What you will do
Check each line of the data below for the word "camera", then extract the ones that have it.

*** Opening Stored data ***

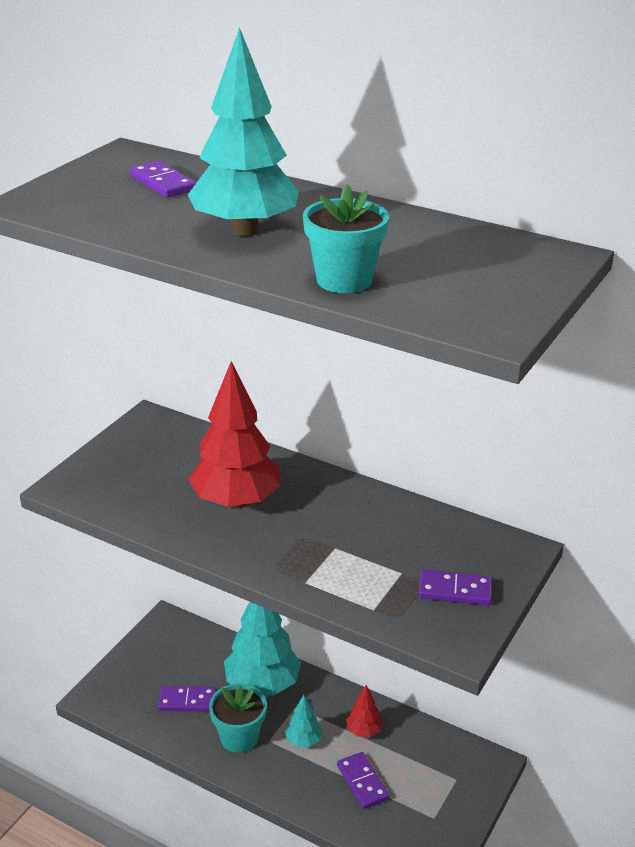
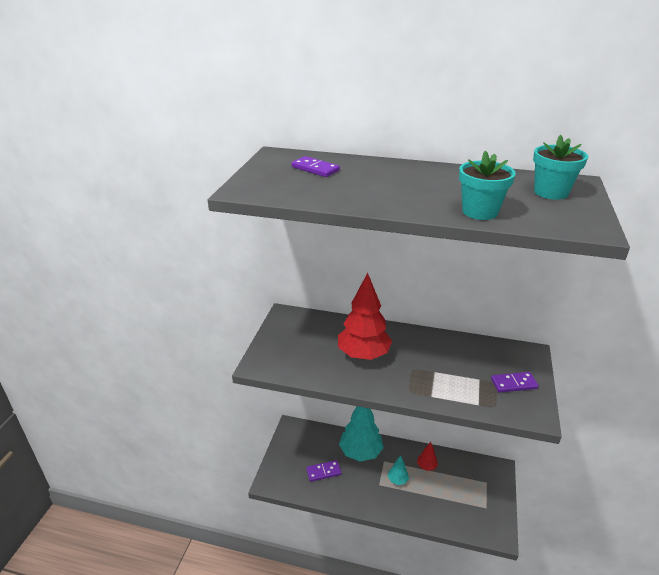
camera: 15 degrees left, 0 degrees up
(239, 737) = (362, 487): turquoise flower pot -> turquoise flower pot (551, 192)
(244, 231) = (392, 190): turquoise tree -> none
(362, 782) = (440, 496): purple domino -> none

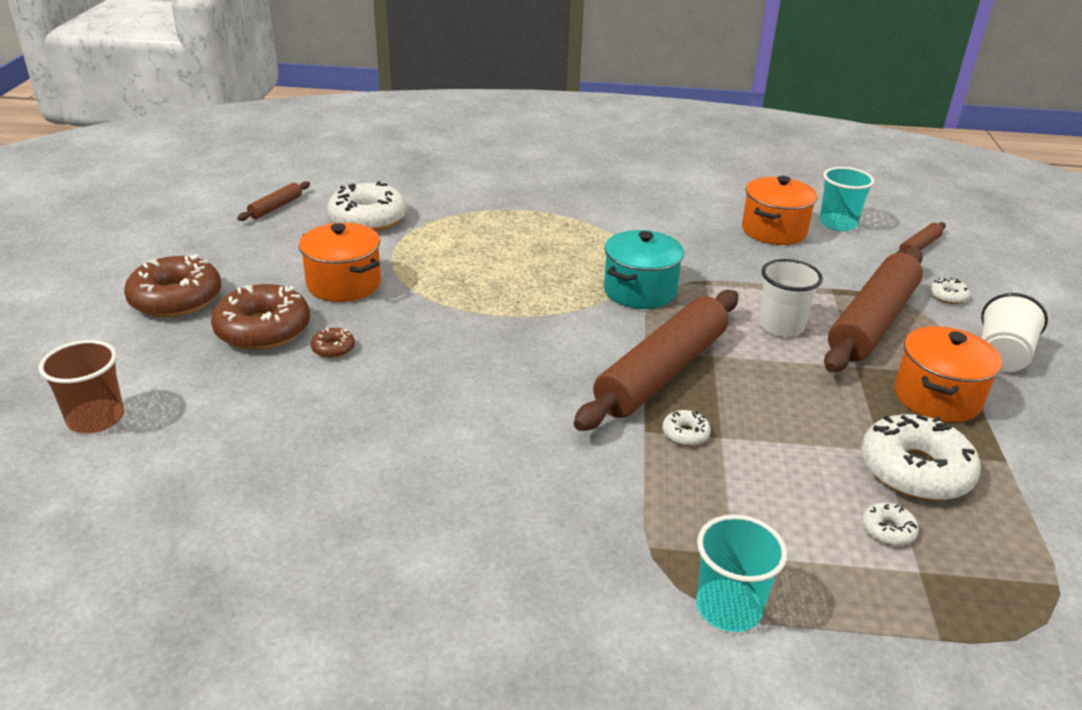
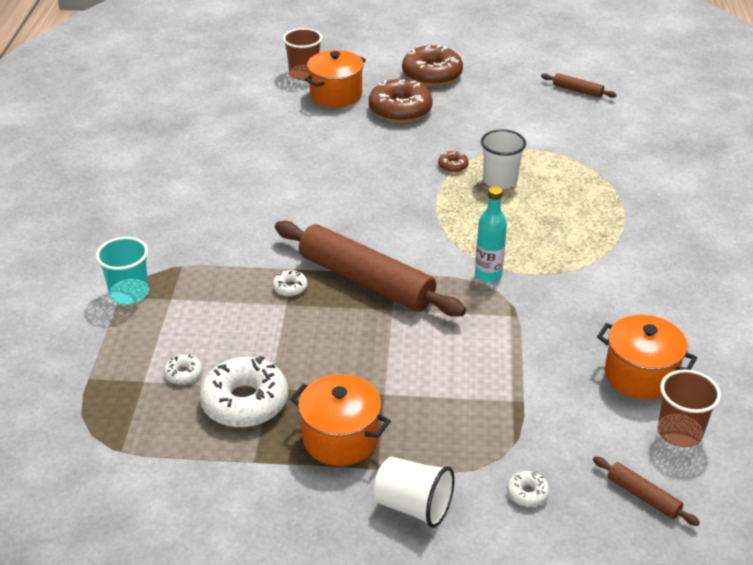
camera: 90 degrees right, 5 degrees up
(333, 348) = (381, 138): brown donut -> brown donut (453, 166)
(344, 284) = (465, 133): orange pot -> orange pot (336, 94)
(368, 219) = (573, 132): white donut -> none
(640, 291) = (488, 275): turquoise pot -> turquoise bottle
(781, 326) = (444, 355): white cup -> white cup (500, 180)
(837, 223) = (679, 432): turquoise cup -> brown cup
(872, 322) = (462, 420): brown rolling pin -> none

*** Closing Stored data ***

Result of the exercise
camera: 15 degrees left, 0 degrees up
camera: 90 degrees right, 5 degrees up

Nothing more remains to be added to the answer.